MATERIAL PROVIDED -
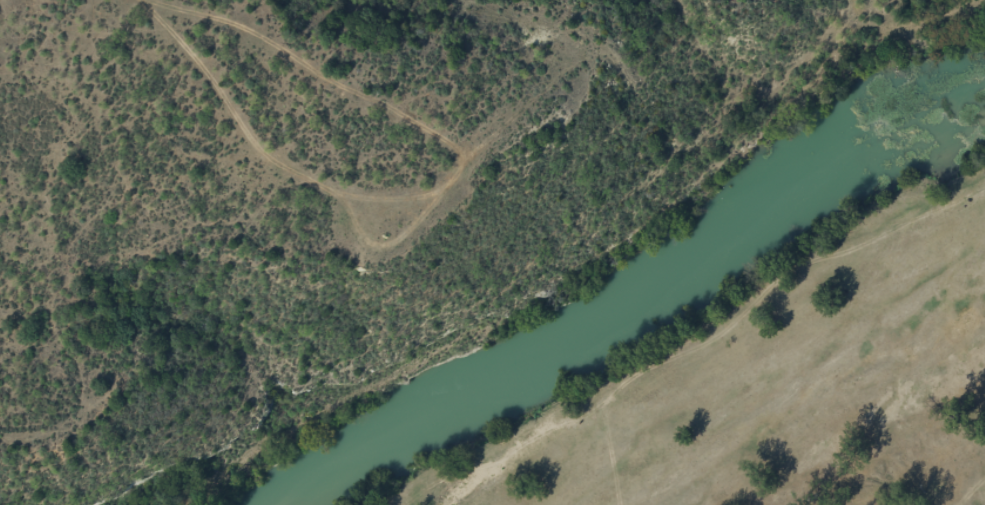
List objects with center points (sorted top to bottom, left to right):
river: (650, 293)

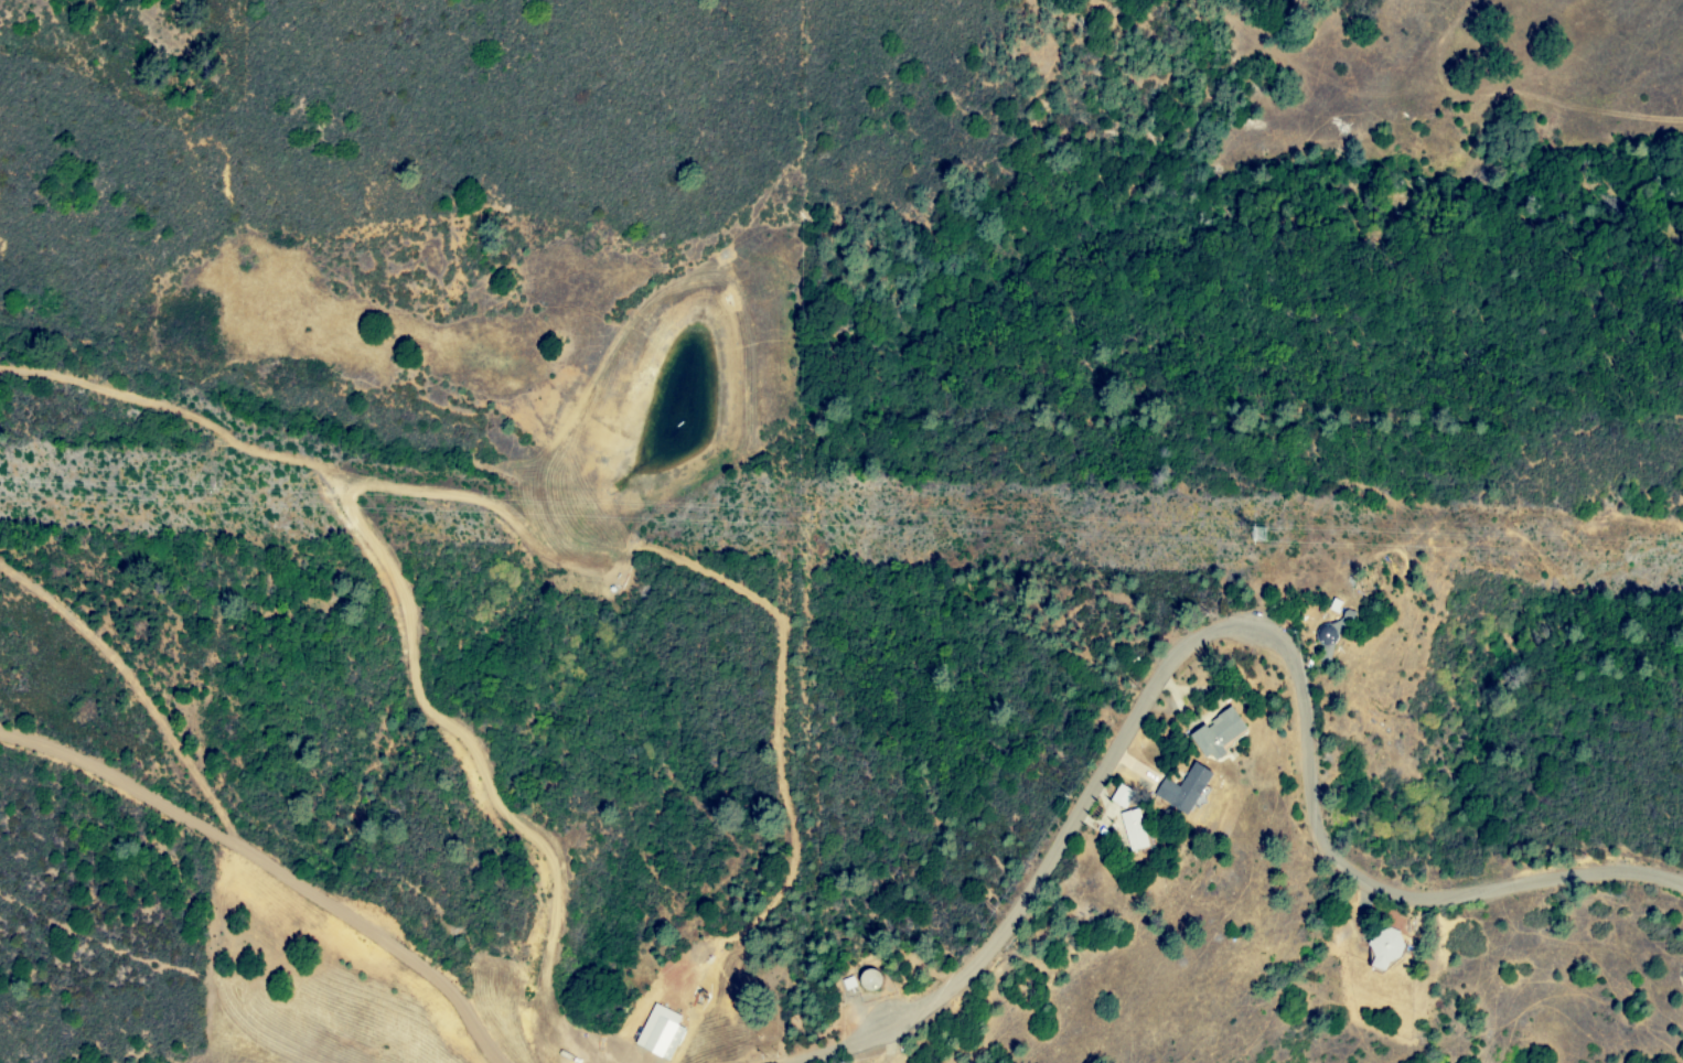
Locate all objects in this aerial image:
power tower: (1271, 554)
road: (1225, 627)
building: (1217, 733)
building: (1183, 789)
building: (1118, 794)
road: (1158, 823)
building: (1132, 829)
road: (271, 865)
building: (1384, 949)
building: (659, 1033)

AIM OF THE TASK -
Give back the entries above exactly as they stand. Leave the images out.

SOLUTION FOR THIS TASK -
List objects with center points (sorted top to bottom, left to right):
river: (650, 293)

Locate all objects in this aerial image:
power tower: (1271, 554)
road: (1225, 627)
building: (1217, 733)
building: (1183, 789)
building: (1118, 794)
road: (1158, 823)
building: (1132, 829)
road: (271, 865)
building: (1384, 949)
building: (659, 1033)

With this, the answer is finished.